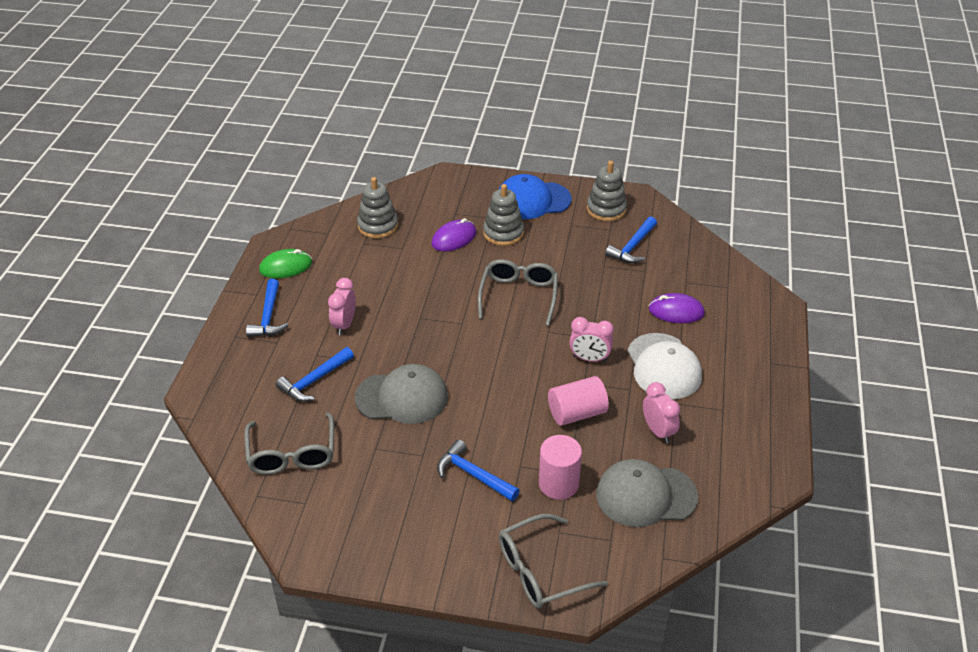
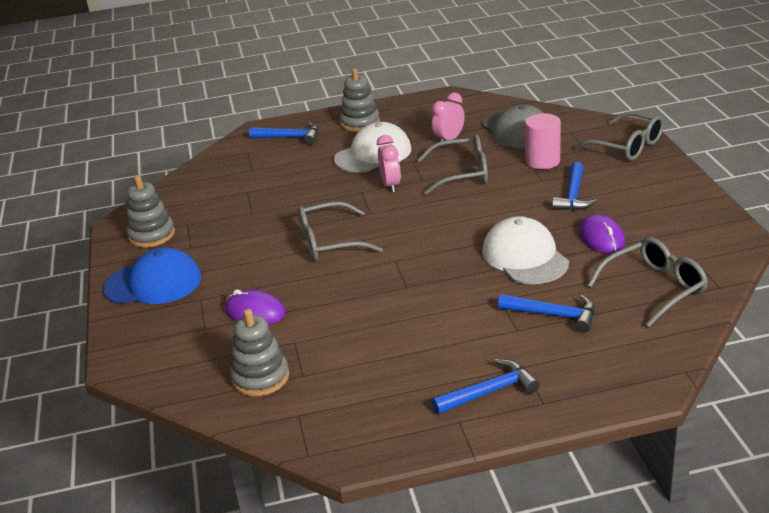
camera: 110 degrees left, 10 degrees down
(286, 267) = (390, 420): green mouse -> none
(344, 325) = (457, 330): pink clock -> none
(402, 397) = (525, 257): grey cap -> white cap
(503, 233) = (227, 283): grey stacking toy -> grey stacking toy (360, 123)
(532, 200) = (153, 283): blue cap -> blue cap turned 60 degrees counterclockwise
(577, 413) = (461, 174): pink cylinder -> grey glasses
(632, 247) = (212, 205): blue hammer -> blue hammer (290, 137)
(676, 311) = (297, 165): purple mouse -> purple mouse (601, 238)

• WHAT YOU WILL DO
Repeat the listing exactly, pictures excluded.

• OUTPUT OF THE EXERCISE
camera: 110 degrees left, 10 degrees down
(286, 267) = (390, 420): green mouse -> none
(344, 325) = (457, 330): pink clock -> none
(402, 397) = (525, 257): grey cap -> white cap
(503, 233) = (227, 283): grey stacking toy -> grey stacking toy (360, 123)
(532, 200) = (153, 283): blue cap -> blue cap turned 60 degrees counterclockwise
(577, 413) = (461, 174): pink cylinder -> grey glasses
(632, 247) = (212, 205): blue hammer -> blue hammer (290, 137)
(676, 311) = (297, 165): purple mouse -> purple mouse (601, 238)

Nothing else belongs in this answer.